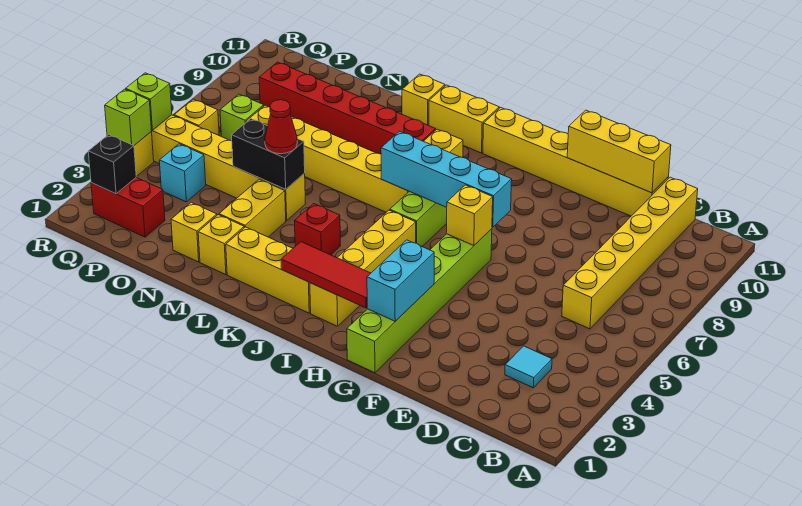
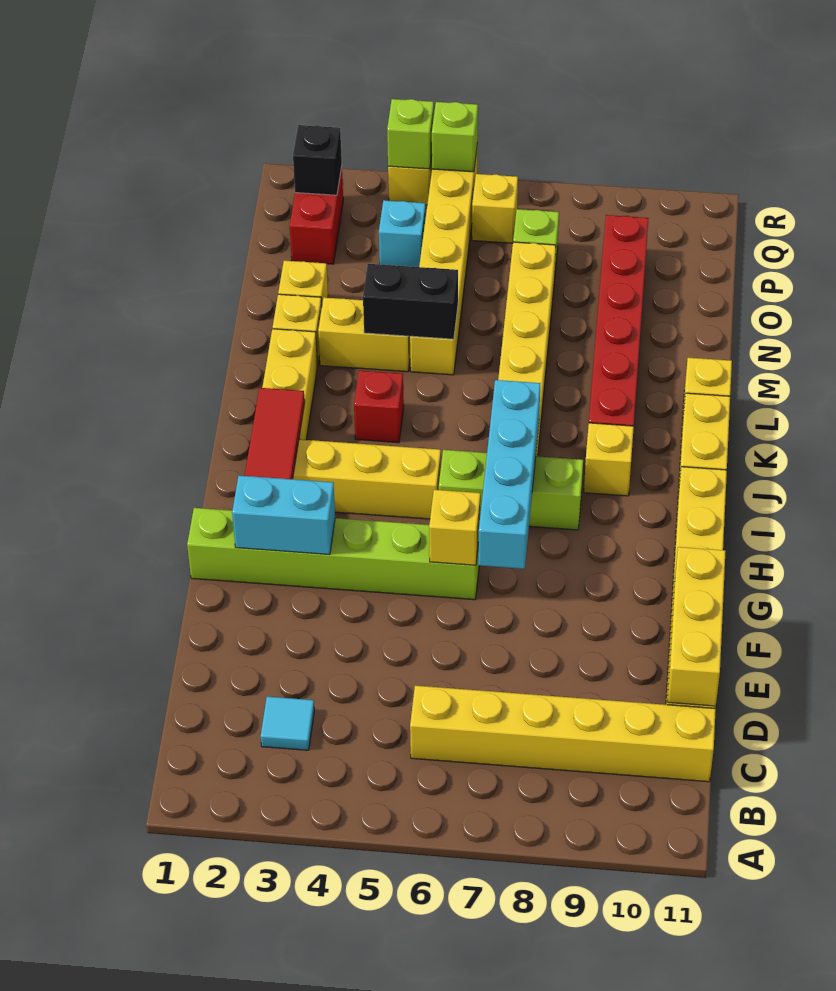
black 1x2 brick [232,119,305,189] -> black 1x2 brick turned to [363,264,458,339]
red 1x1 cone [265,100,297,154] -> none

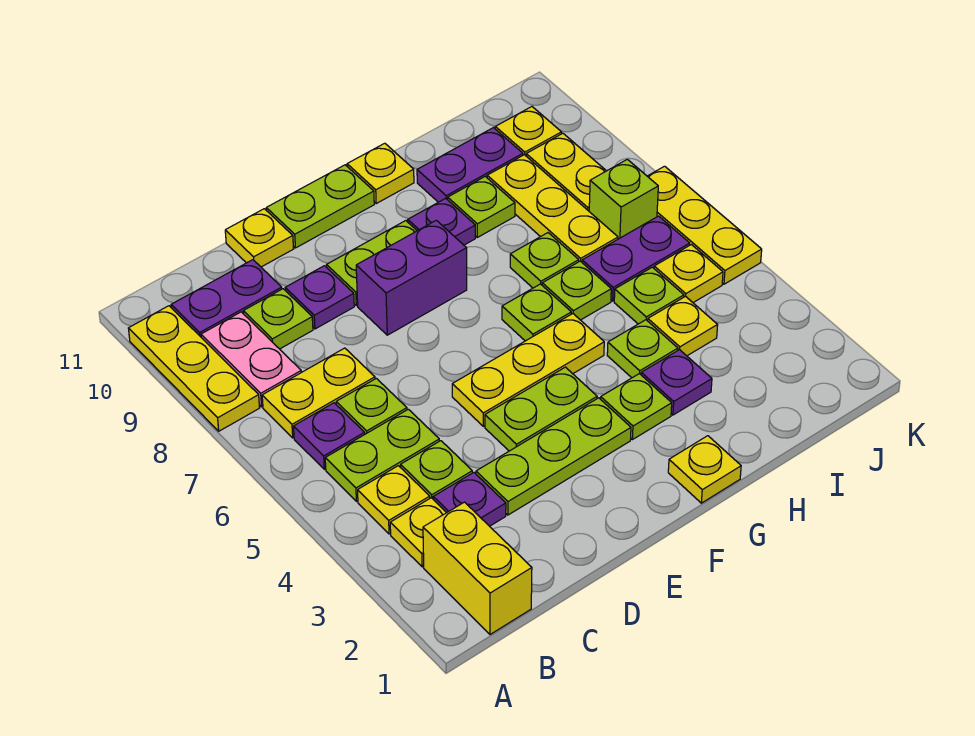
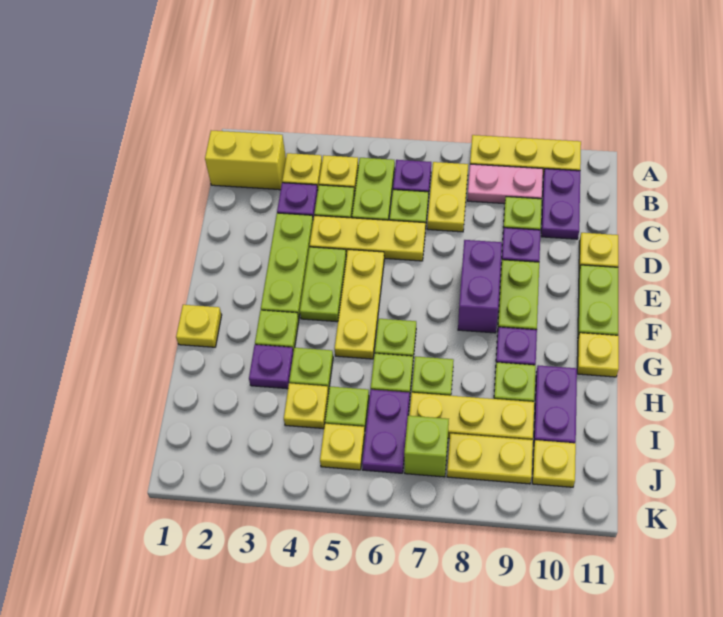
yellow 1x3 plate [647,166,762,284] -> yellow 1x3 plate moved to [310,215,426,261]

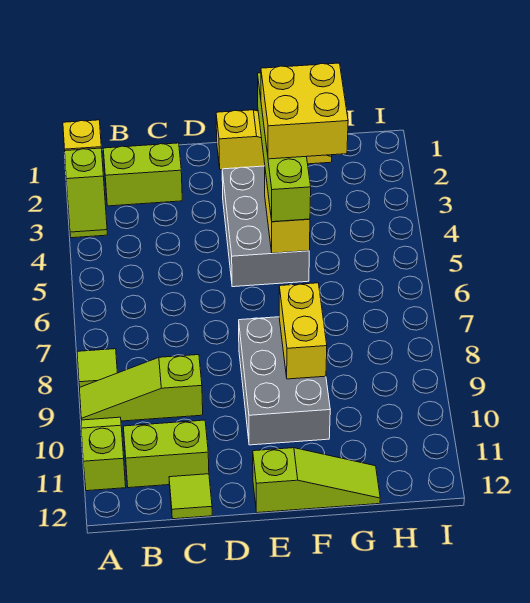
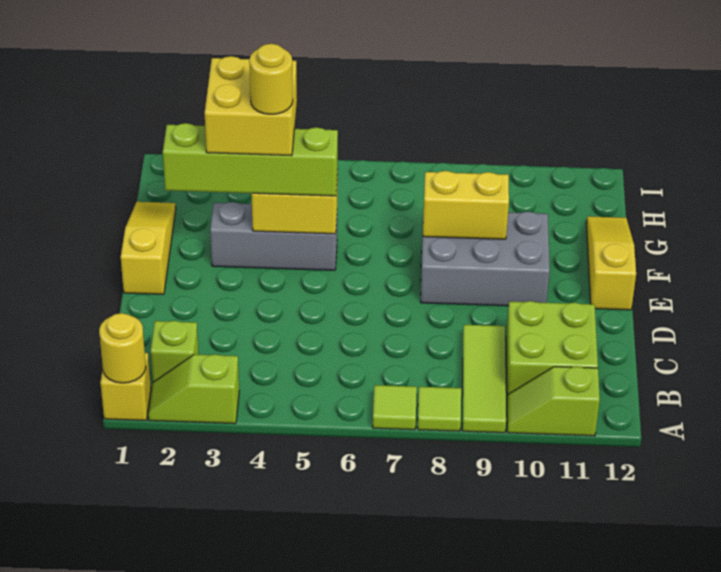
none -> yellow 1x1 round brick [99,313,146,383]
lime 1x2 slope [65,148,108,238] -> lime 1x2 slope turned to [148,354,239,424]
lime 1x3 slope [80,355,203,421] -> lime 1x3 tile [462,325,506,433]
lime 1x2 brick [103,143,182,206] -> lime 1x1 brick [150,321,199,382]
lime 1x2 brick [123,420,209,488] -> lime 2x2 brick [506,301,598,395]
lime 1x1 tile [169,474,212,519] -> lime 1x1 tile moved to [373,385,417,430]
grey 2x3 brick [222,166,309,287] -> grey 1x3 brick [210,202,337,270]
lime 1x3 slope [253,448,380,513] -> yellow 1x3 slope [586,216,636,310]
none -> yellow 1x1 round brick [249,44,293,114]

▶ Task statement:
Which lines above include the word "tile"? Show each one.

▶ Answer to this problem:
lime 1x3 slope [80,355,203,421] -> lime 1x3 tile [462,325,506,433]
lime 1x1 tile [169,474,212,519] -> lime 1x1 tile moved to [373,385,417,430]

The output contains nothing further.